DIRECTIONS FOR THIS TASK
Give back the entries that follow exactly as written. Any picture gets left out.

** RECORDS TO PROCESS follows **

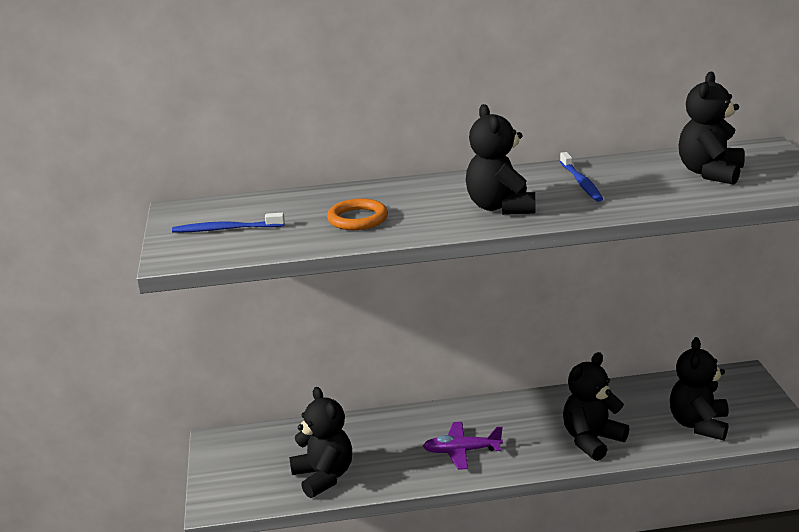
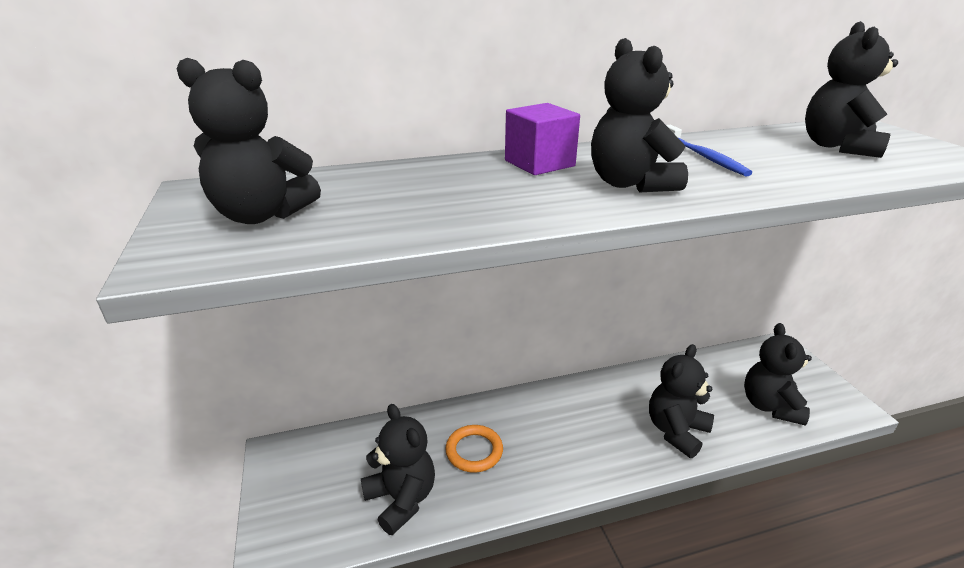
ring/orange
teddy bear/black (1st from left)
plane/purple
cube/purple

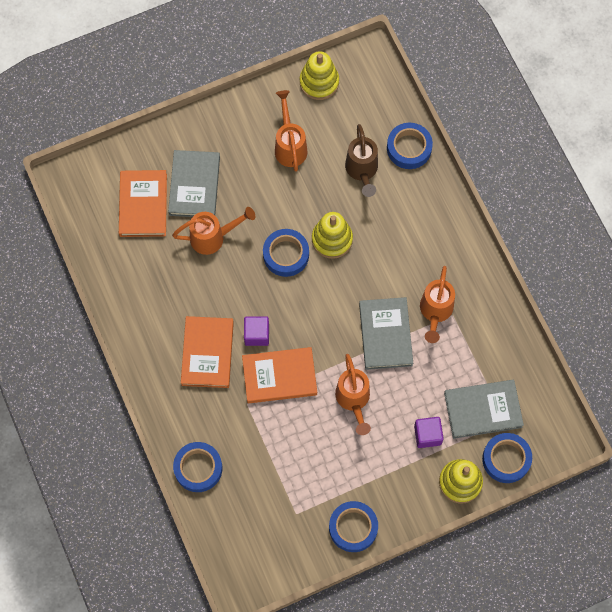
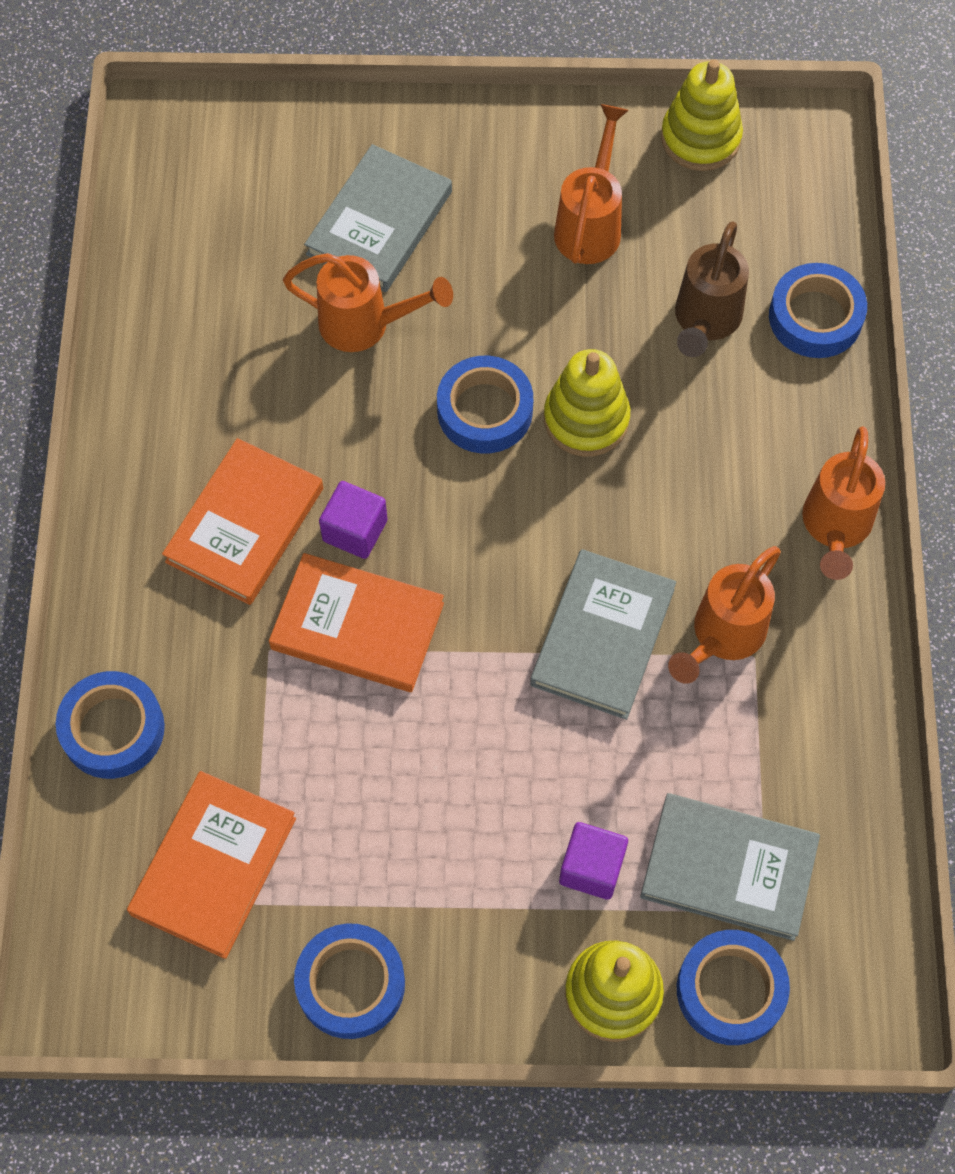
book/orange (1st from left)
watering can/orange (4th from left)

** End of RECORDS TO PROCESS **

RESULT OF THIS EXERCISE
ring/orange
teddy bear/black (1st from left)
plane/purple
cube/purple

book/orange (1st from left)
watering can/orange (4th from left)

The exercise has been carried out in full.